Dataset —
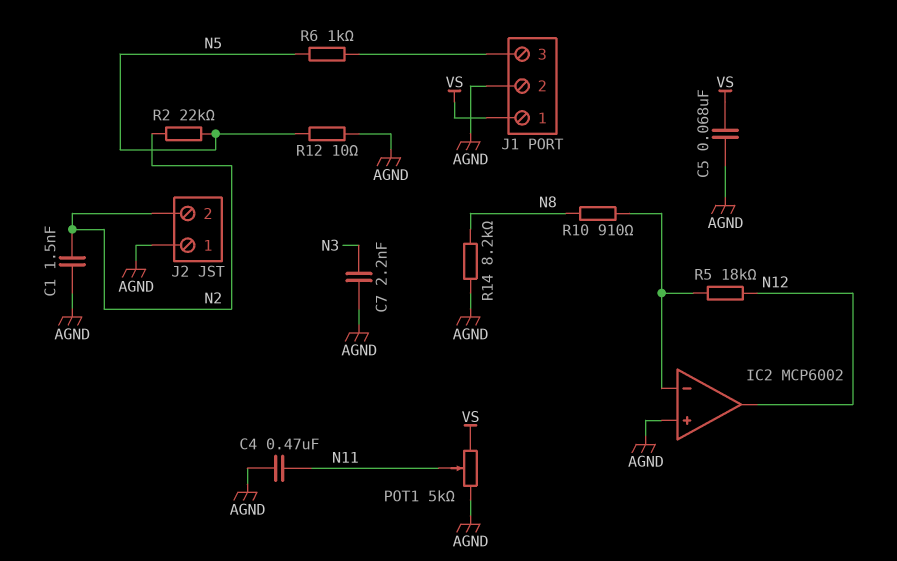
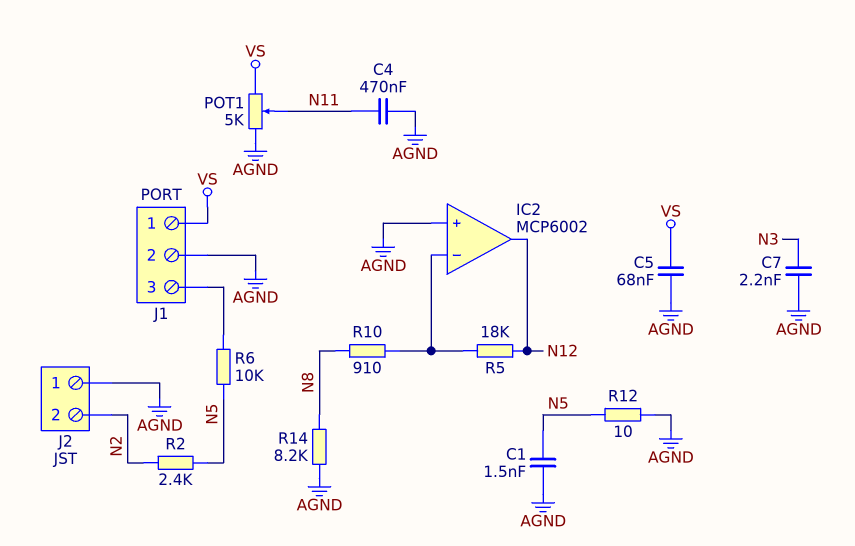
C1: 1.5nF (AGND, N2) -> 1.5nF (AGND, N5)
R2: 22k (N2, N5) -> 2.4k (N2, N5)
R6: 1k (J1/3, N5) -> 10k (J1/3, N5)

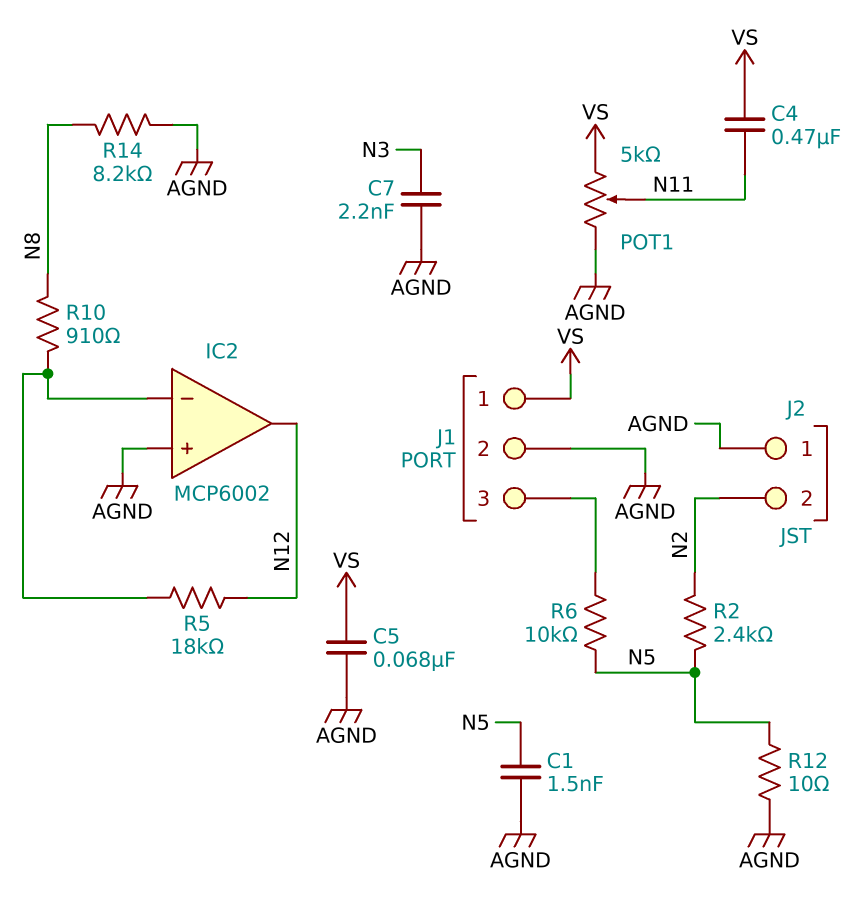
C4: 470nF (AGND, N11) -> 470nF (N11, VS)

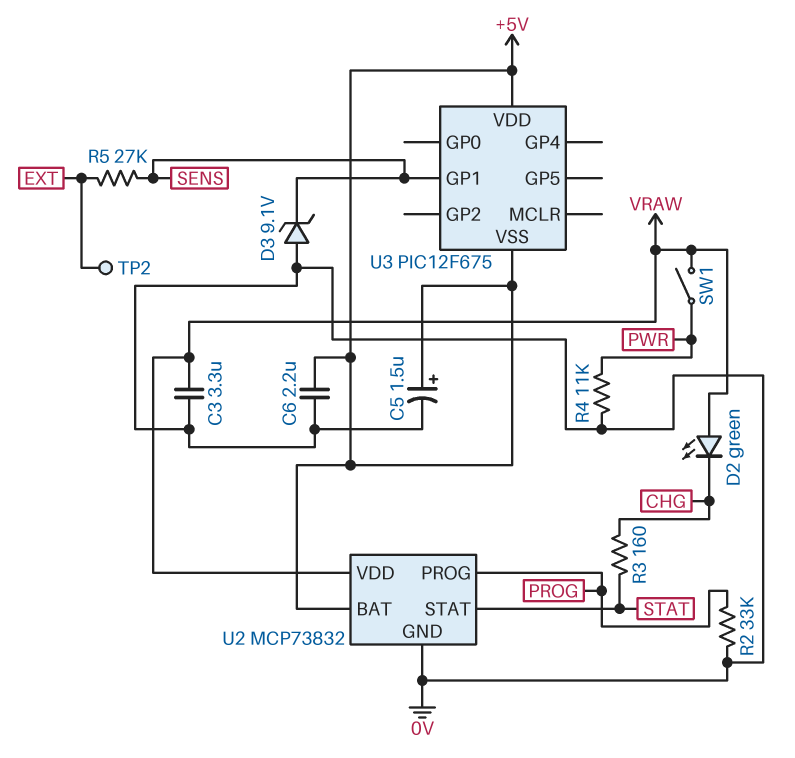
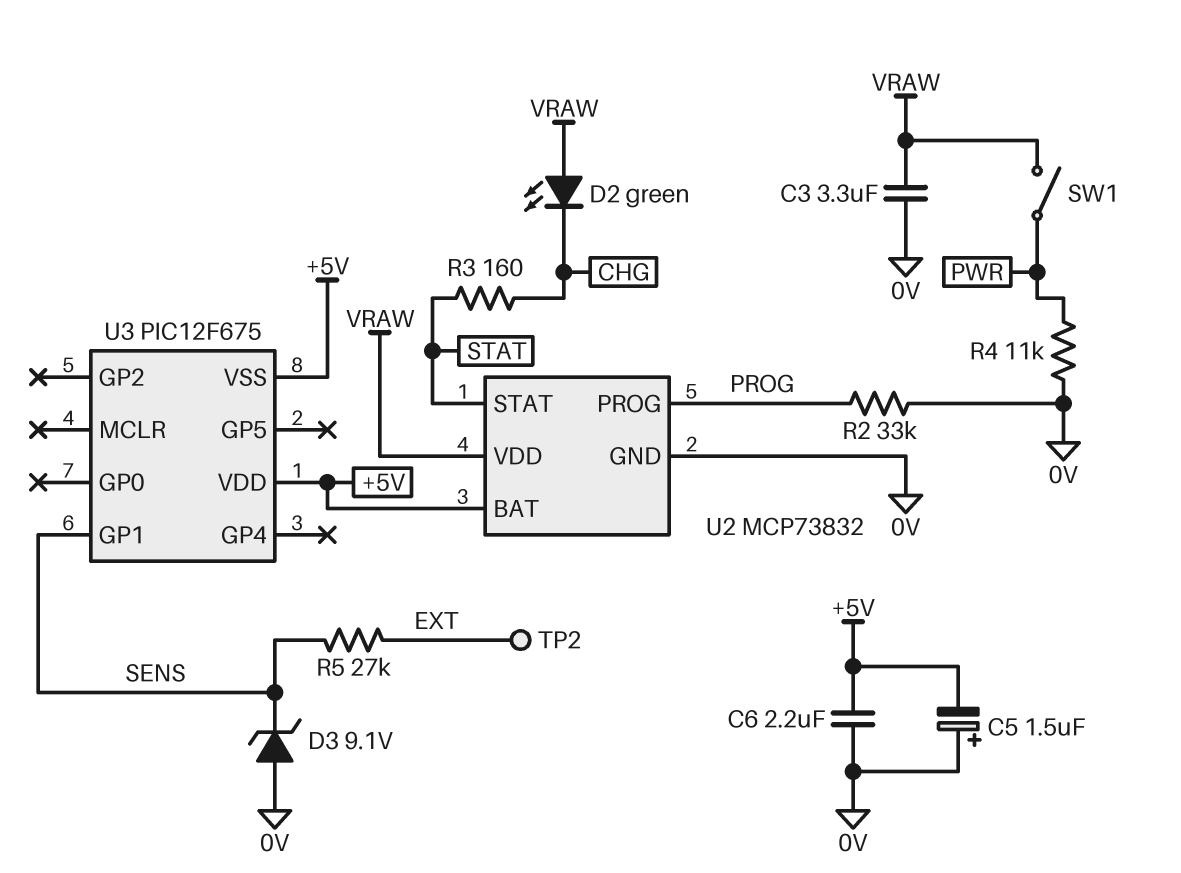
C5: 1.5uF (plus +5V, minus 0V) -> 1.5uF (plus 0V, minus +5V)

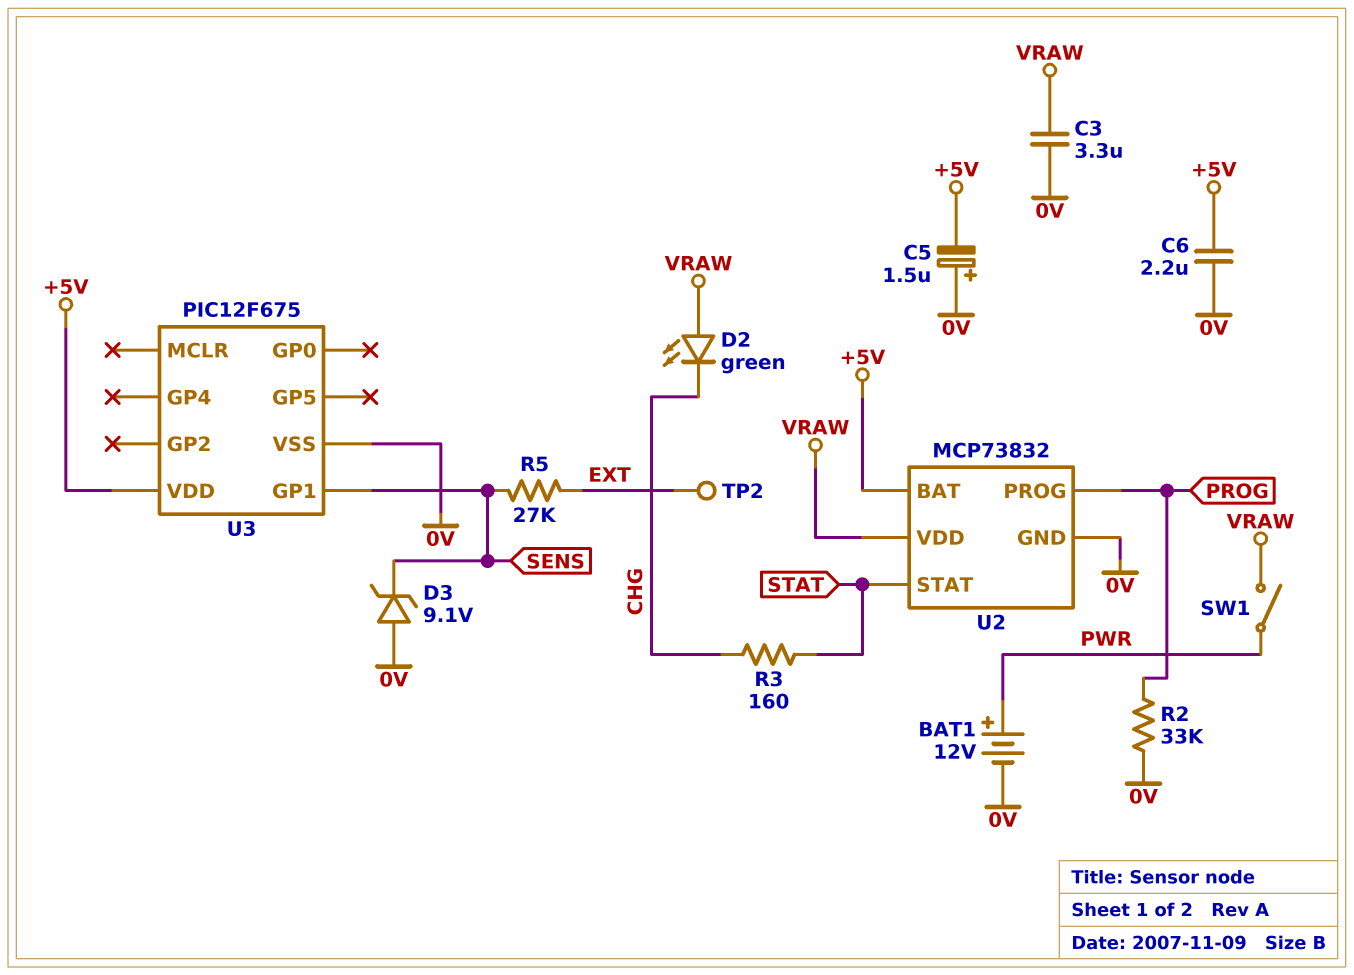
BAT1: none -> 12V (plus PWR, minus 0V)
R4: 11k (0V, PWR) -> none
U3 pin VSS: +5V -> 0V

Task statement —
Write out the data exactly, but not its pictures.

Solution to the exercise —
C1: 1.5nF (AGND, N2) -> 1.5nF (AGND, N5)
R2: 22k (N2, N5) -> 2.4k (N2, N5)
R6: 1k (J1/3, N5) -> 10k (J1/3, N5)

C4: 470nF (AGND, N11) -> 470nF (N11, VS)

C5: 1.5uF (plus +5V, minus 0V) -> 1.5uF (plus 0V, minus +5V)

BAT1: none -> 12V (plus PWR, minus 0V)
R4: 11k (0V, PWR) -> none
U3 pin VSS: +5V -> 0V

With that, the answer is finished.